YOUR INSTRUCTIONS →
This exercise calls for retyping every line below exactly, with the images omitted.

PROVIDED ENTRIES Start Marker

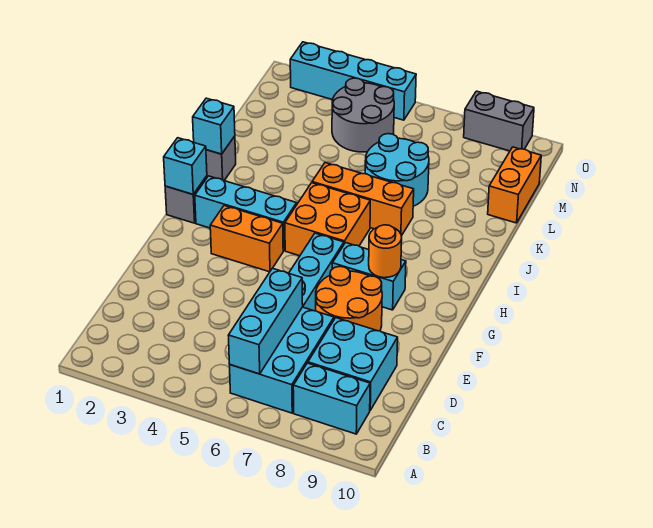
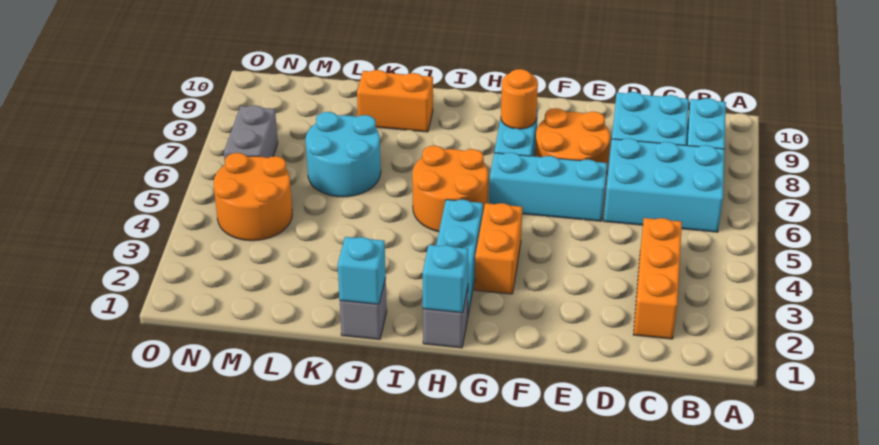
cyan brick B6:D6 level 2 -> none
orange brick H5:I6 level 1 -> orange round brick H5:I6 level 1
orange brick J5:J7 level 1 -> orange brick C2:C4 level 1
orange brick L10:M10 level 1 -> orange brick J9:K9 level 1
grey round brick M4:N5 level 1 -> orange round brick M4:N5 level 1
cyan brick O2:O5 level 1 -> none
grey brick O8:O9 level 1 -> grey brick N6:N7 level 1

PROVIDED ENTRIES End Marker

SOLUTION TO THE PROBLEM →
cyan brick B6:D6 level 2 -> none
orange brick H5:I6 level 1 -> orange round brick H5:I6 level 1
orange brick J5:J7 level 1 -> orange brick C2:C4 level 1
orange brick L10:M10 level 1 -> orange brick J9:K9 level 1
grey round brick M4:N5 level 1 -> orange round brick M4:N5 level 1
cyan brick O2:O5 level 1 -> none
grey brick O8:O9 level 1 -> grey brick N6:N7 level 1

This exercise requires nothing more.